What needs to be done – Quote the line containing "lamp (white) |" and all lines that follow it in the listing below, exactly as written.

:: Source material ::

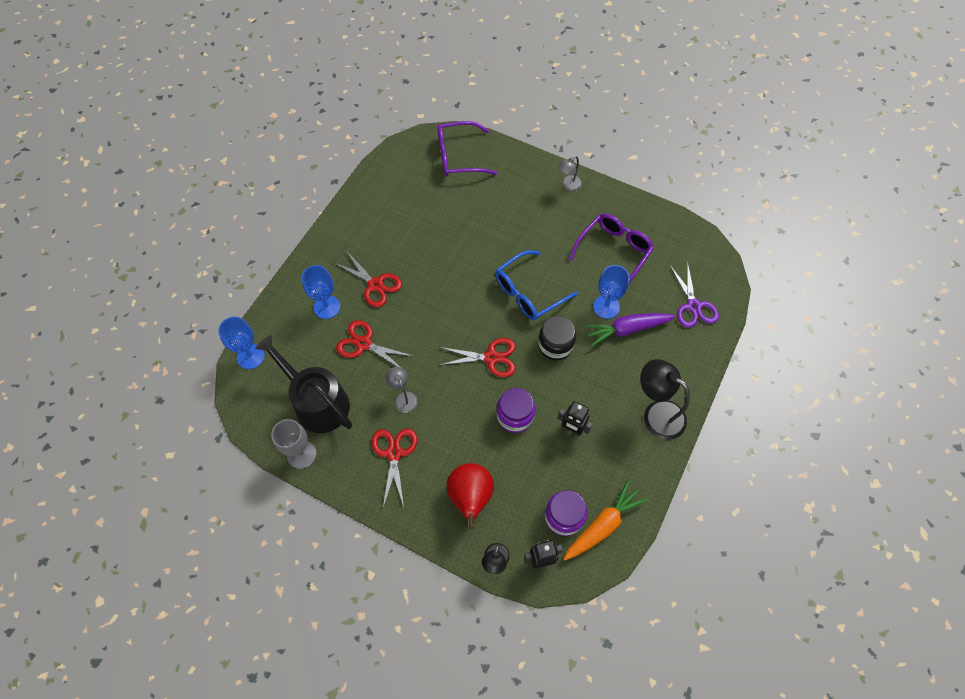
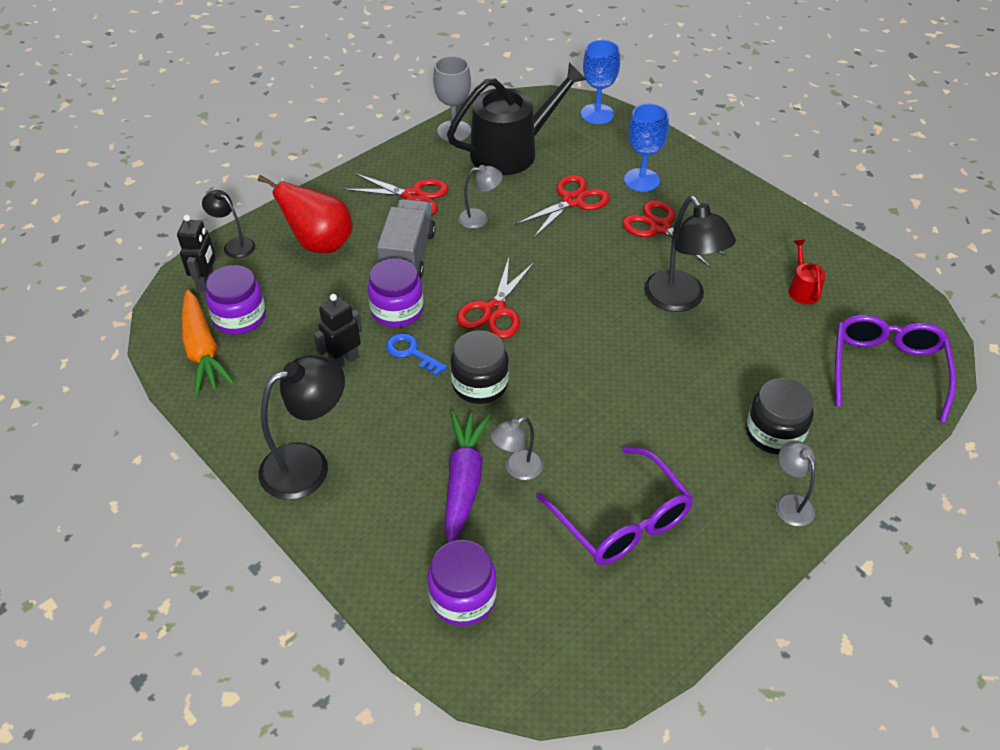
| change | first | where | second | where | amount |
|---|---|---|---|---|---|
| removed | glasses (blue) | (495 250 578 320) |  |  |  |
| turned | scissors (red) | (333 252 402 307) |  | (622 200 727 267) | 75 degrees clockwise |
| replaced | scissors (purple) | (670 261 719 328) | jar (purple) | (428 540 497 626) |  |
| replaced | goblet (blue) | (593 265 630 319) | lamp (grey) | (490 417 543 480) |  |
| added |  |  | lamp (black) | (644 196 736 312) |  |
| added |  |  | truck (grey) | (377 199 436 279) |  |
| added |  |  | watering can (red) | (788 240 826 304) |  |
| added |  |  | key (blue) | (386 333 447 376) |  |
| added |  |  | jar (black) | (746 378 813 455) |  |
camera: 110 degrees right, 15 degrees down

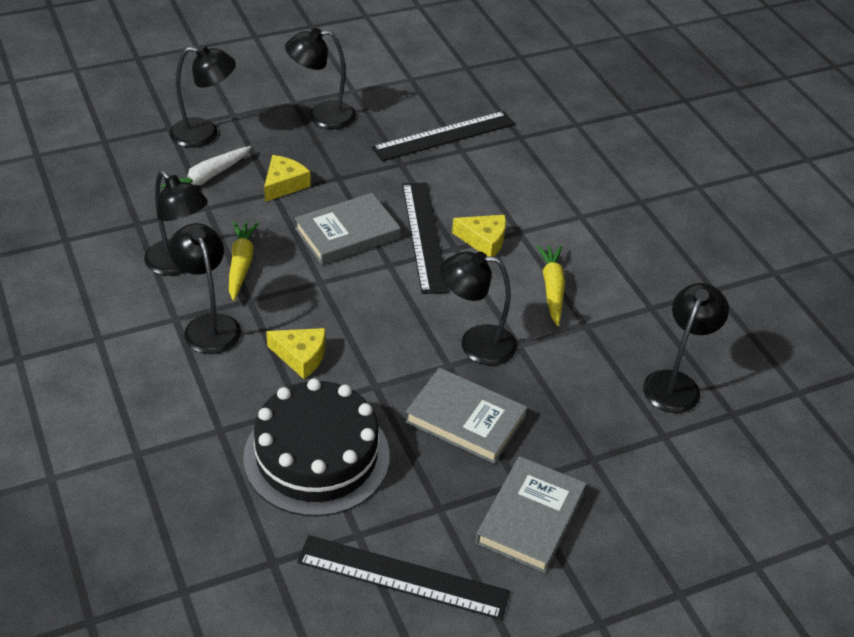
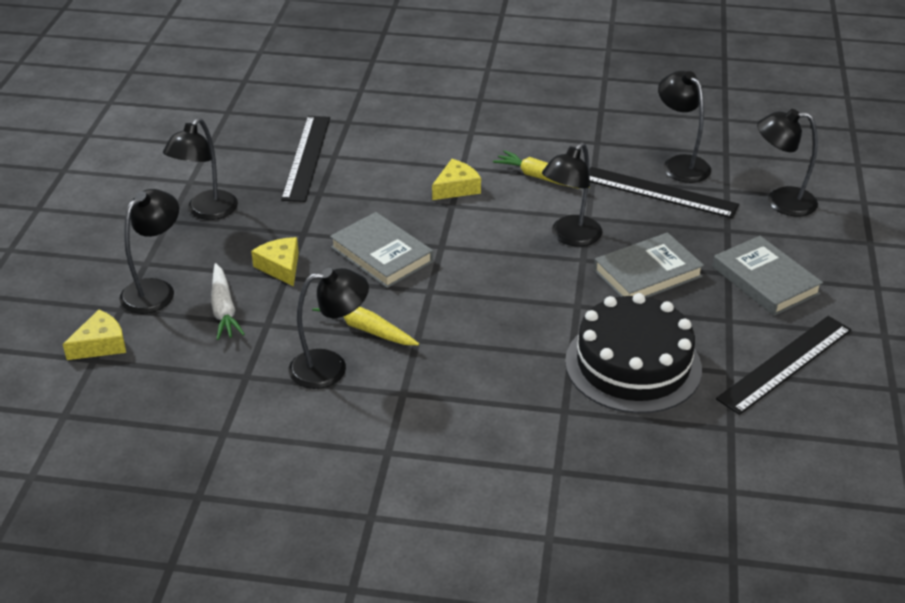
| change | first | where | second | where | amount |
|---|---|---|---|---|---|
| moved | ruler (black) | (402 182 449 294) |  | (590 167 739 218) |  |
| turned | book (grey) | (295 193 401 265) |  | (330 212 433 288) | 45 degrees counterclockwise |
| moved | lamp (black) | (169 223 241 354) |  | (757 109 818 216) |  |
| moved | cheese (yellow) | (266 328 325 379) |  | (63 310 126 360) |  |
camera: 55 degrees left, 5 degrees down

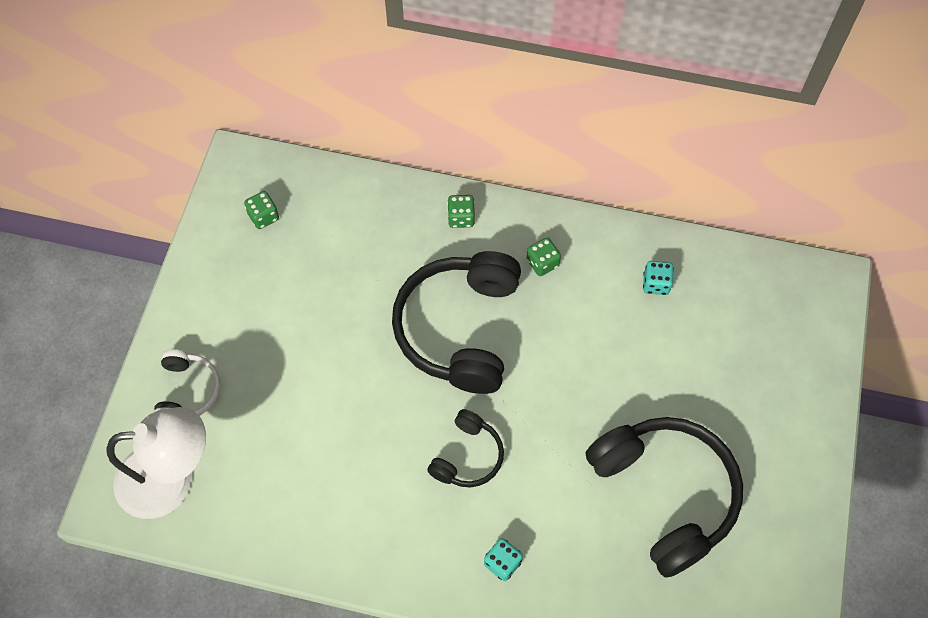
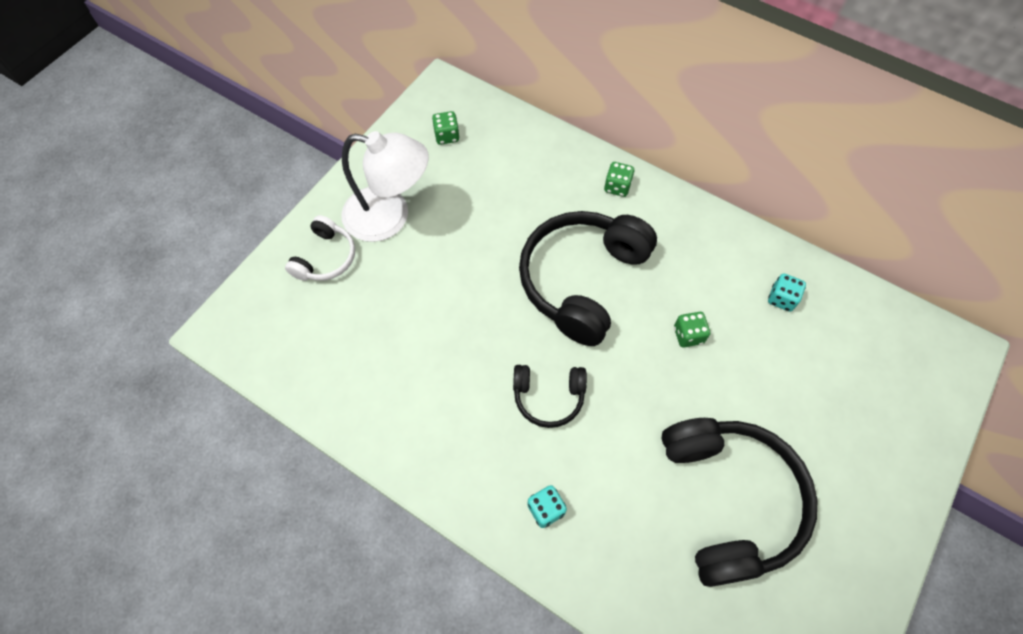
| change | first | where | second | where | amount |
|---|---|---|---|---|---|
| moved | dice (green) | (527 238 561 276) |  | (674 312 710 347) |  |
| moved | lamp (white) | (107 407 206 519) |  | (341 131 429 242) |  |
| turned | headphones (black) | (427 409 504 487) |  | (513 365 587 428) | 45 degrees clockwise |
camera: 20 degrees right, 0 degrees up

:::

Completed exercise –
| moved | lamp (white) | (107 407 206 519) |  | (341 131 429 242) |  |
| turned | headphones (black) | (427 409 504 487) |  | (513 365 587 428) | 45 degrees clockwise |
camera: 20 degrees right, 0 degrees up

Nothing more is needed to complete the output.